» TRY IT: The first line of the entries is where the copy starts and the line with "The russet headphones" is where it ends; set down each line exactly, both ends included, and drop pictures.

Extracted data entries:
----------------------------------------

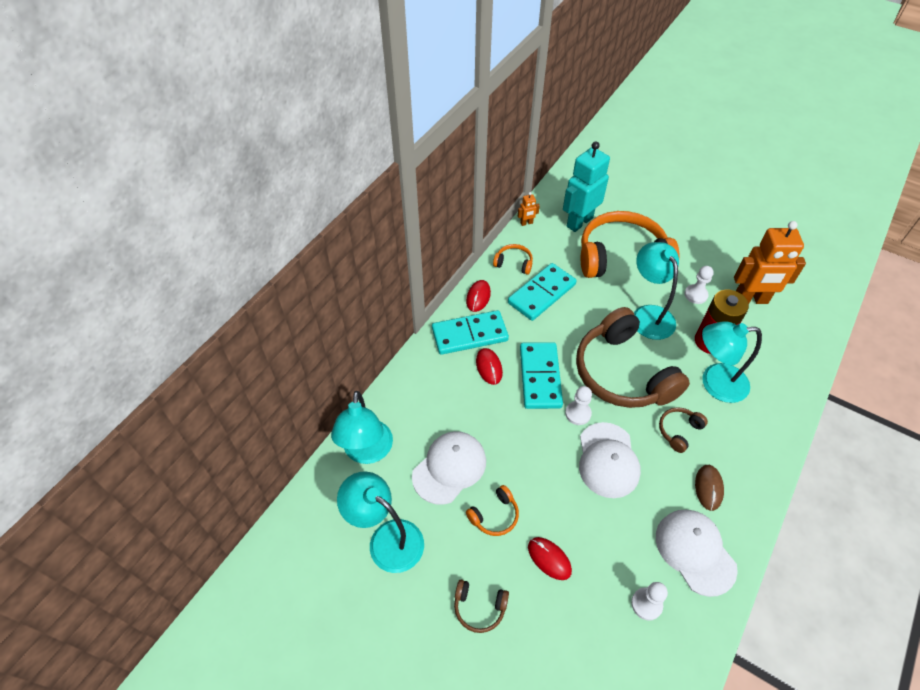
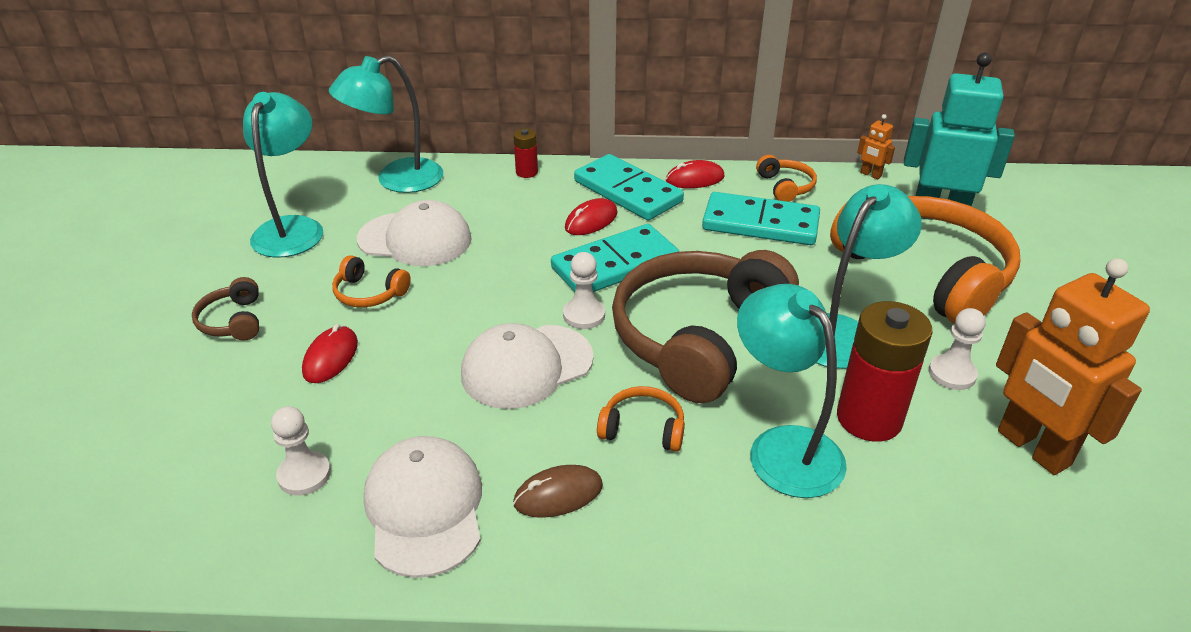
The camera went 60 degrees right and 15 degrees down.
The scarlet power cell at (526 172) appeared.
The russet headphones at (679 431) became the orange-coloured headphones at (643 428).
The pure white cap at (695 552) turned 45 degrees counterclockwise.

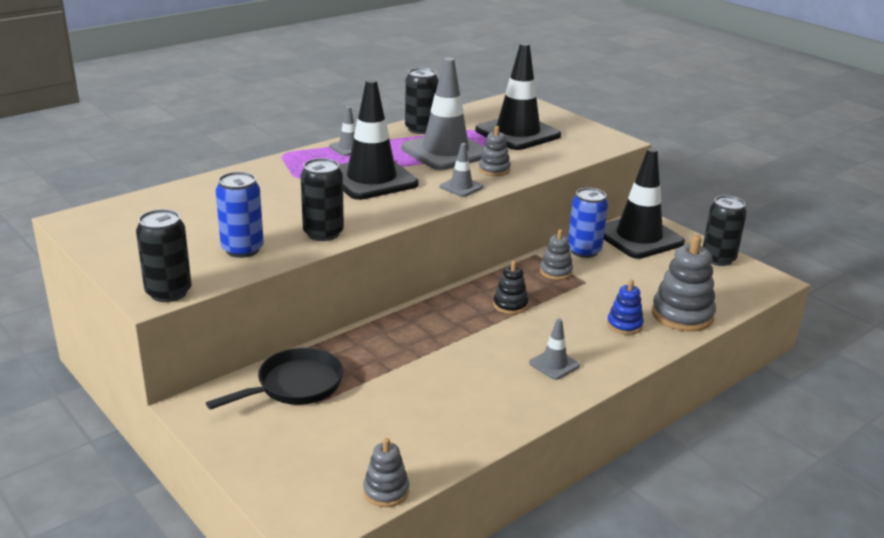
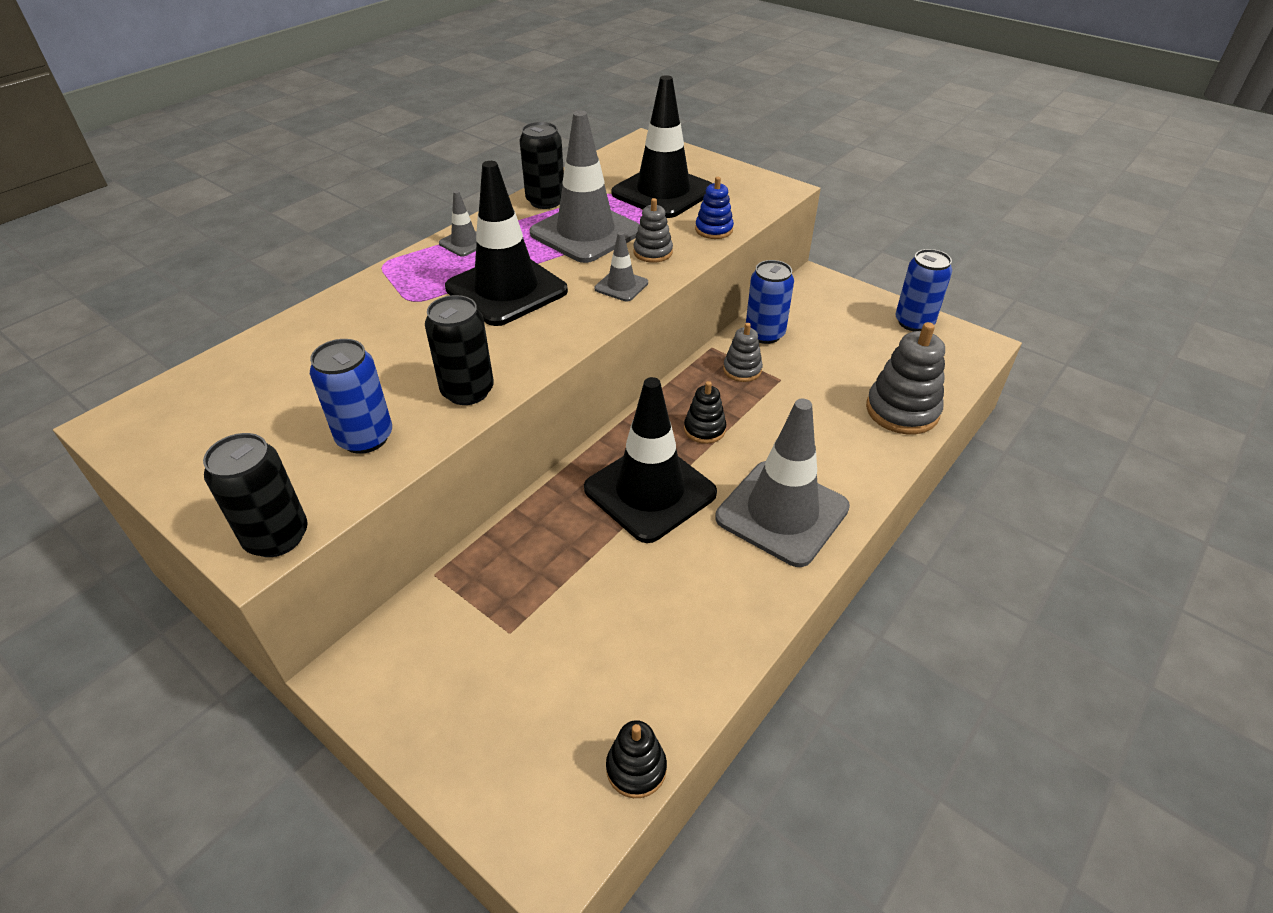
The camera went 10 degrees left and 15 degrees up.
The black skillet at (295 386) disappeared.
The black road cone moved from (638 237) to (650 491).
The cobalt ring stacker moved from (624 325) to (714 229).
The grey ring stacker at (386 491) became the black ring stacker at (636 768).
The black soda can at (718 259) became the cobalt soda can at (914 322).
The grey road cone at (554 364) changed to 2.22 times the size.

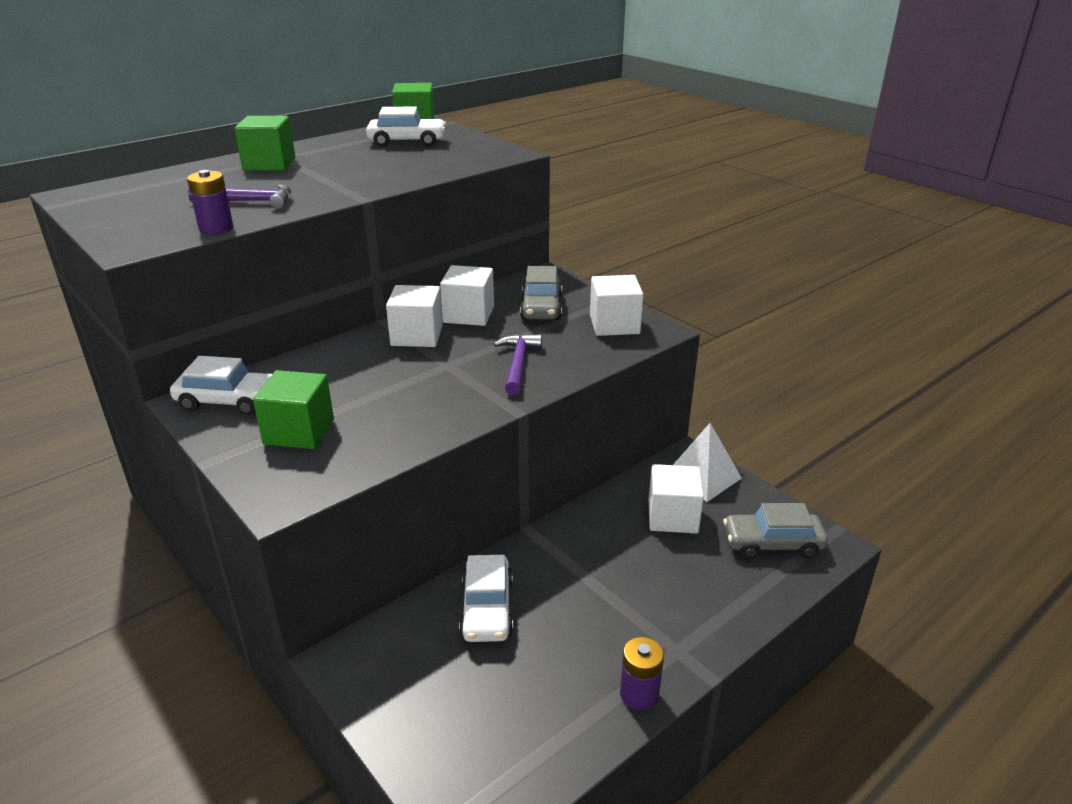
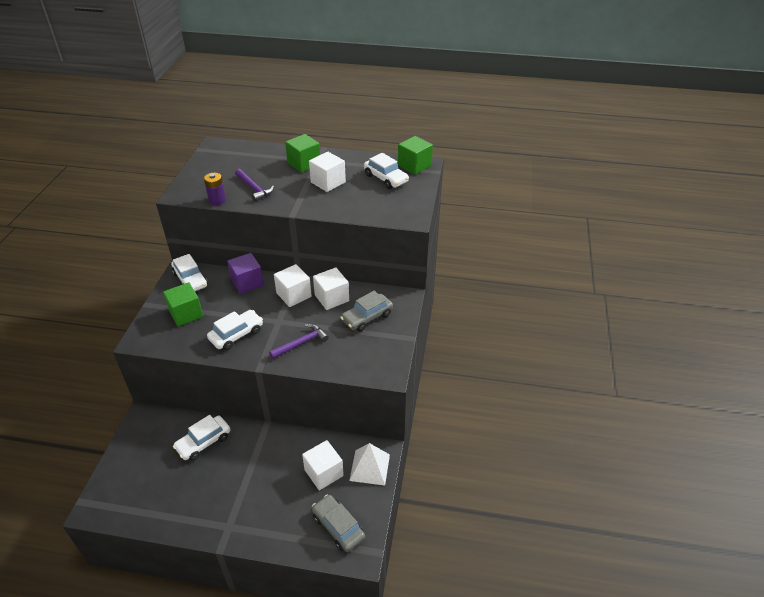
The camera went 50 degrees right and 10 degrees up.
The purple power cell at (639 694) disappeared.
The pure white automobile at (236 335) appeared.
The purple solid cube at (247 283) appeared.
The pure white solid cube moved from (614 325) to (328 182).

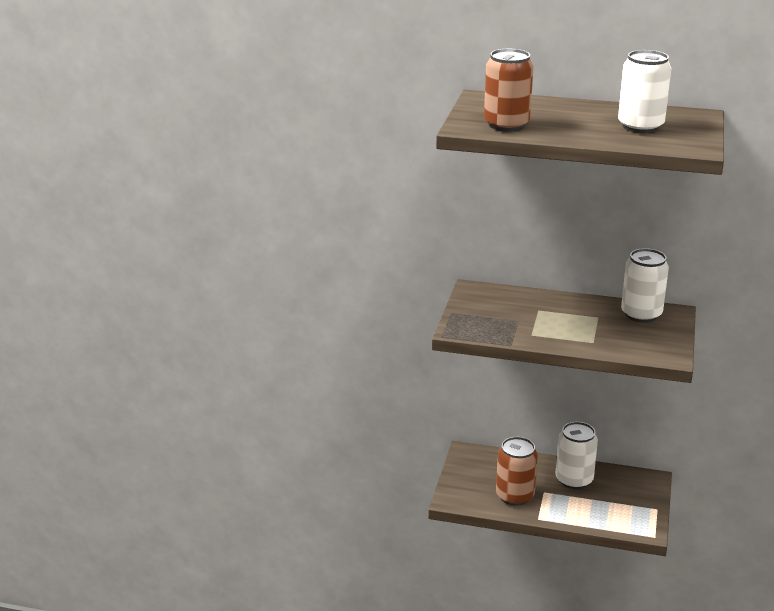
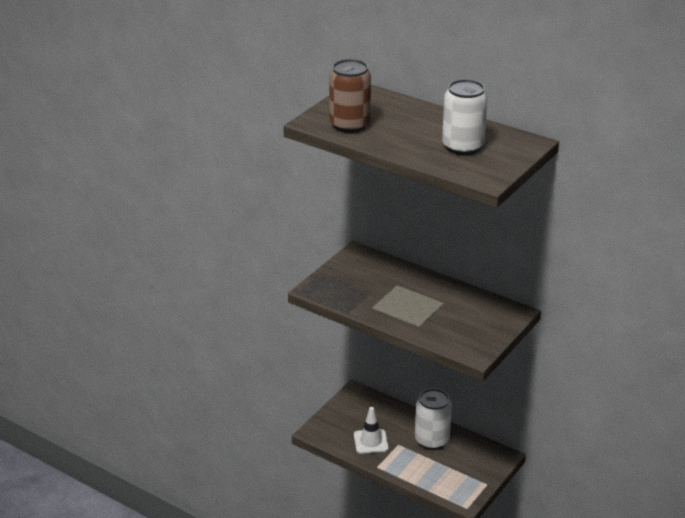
The camera went 20 degrees right and 5 degrees up.
The pure white soda can at (641 314) disappeared.
The russet soda can at (515 496) was replaced by the pure white road cone at (371 441).

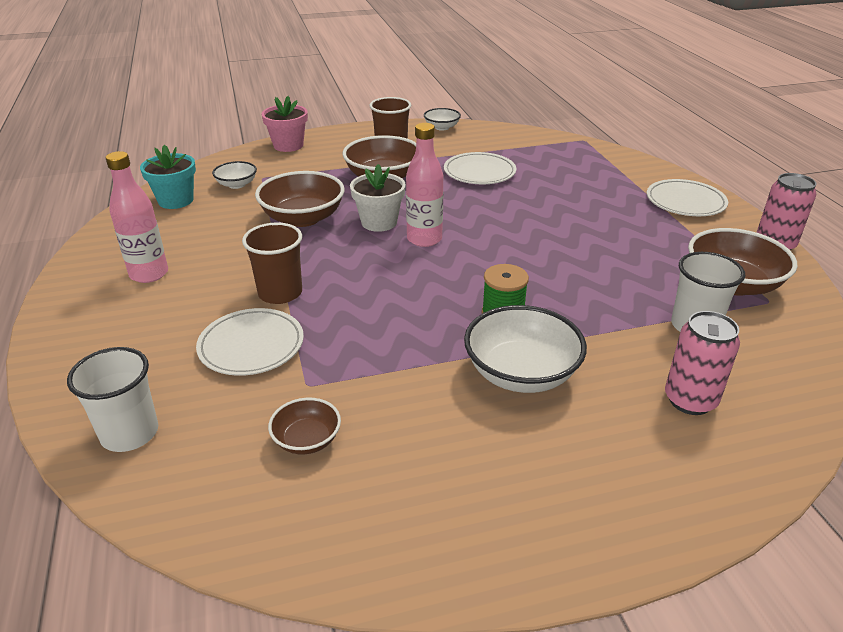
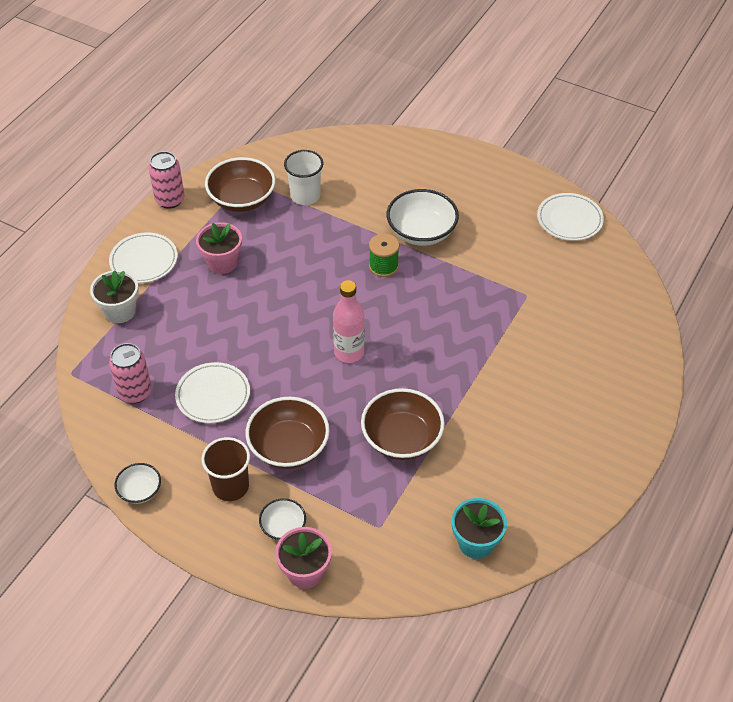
The camera went 135 degrees left and 15 degrees up.
The pure white beaker at (129 433) disappeared.
The pink bottle at (149 274) disappeared.
The russet beaker at (280 293) disappeared.
The russet bowl at (307 440) disappeared.
The pink plant pot at (222 262) appeared.
The pure white plate moved from (251 346) to (569 220).
The pure white bowl moved from (237 184) to (283 527).
The pure white plant pot moved from (379 222) to (120 311).
The pink soda can moved from (690 400) to (135 392).

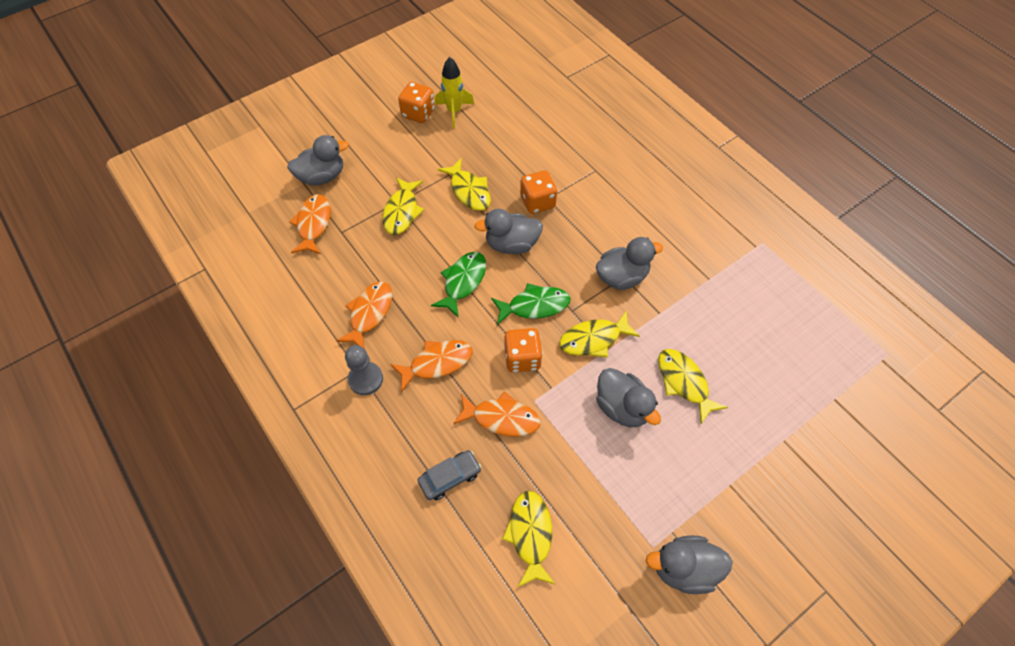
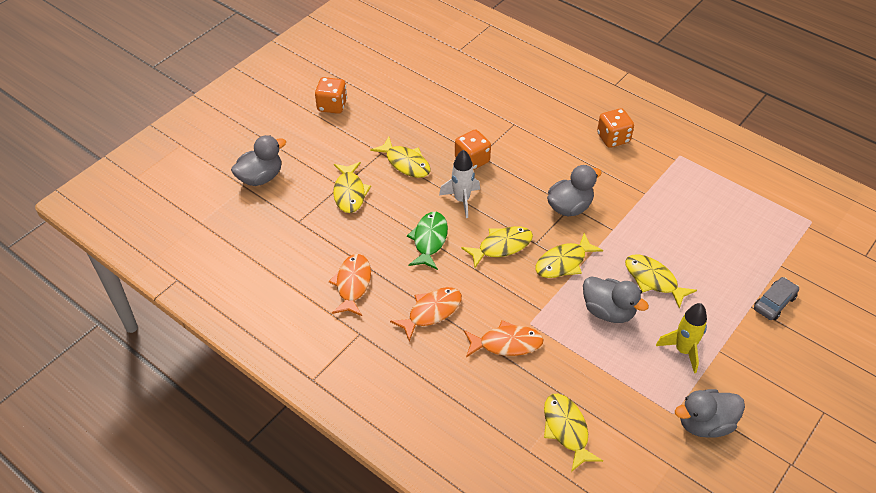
The camera went 15 degrees left and 10 degrees down.
The orange-coloured fish figure at (313 224) disappeared.
The grey pawn at (365 379) disappeared.
The grey automobile moved from (450 477) to (774 303).
The yellow rocket moved from (454 111) to (683 350).
The orange-coloured dice moved from (522 358) to (613 138).
The grey toy duck at (511 244) was replaced by the pure white rocket at (462 200).
The green fish figure at (534 306) became the yellow fish figure at (501 246).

----------------------------------------

» WRITTEN RESPONSE:
The camera went 60 degrees right and 15 degrees down.
The scarlet power cell at (526 172) appeared.
The russet headphones at (679 431) became the orange-coloured headphones at (643 428).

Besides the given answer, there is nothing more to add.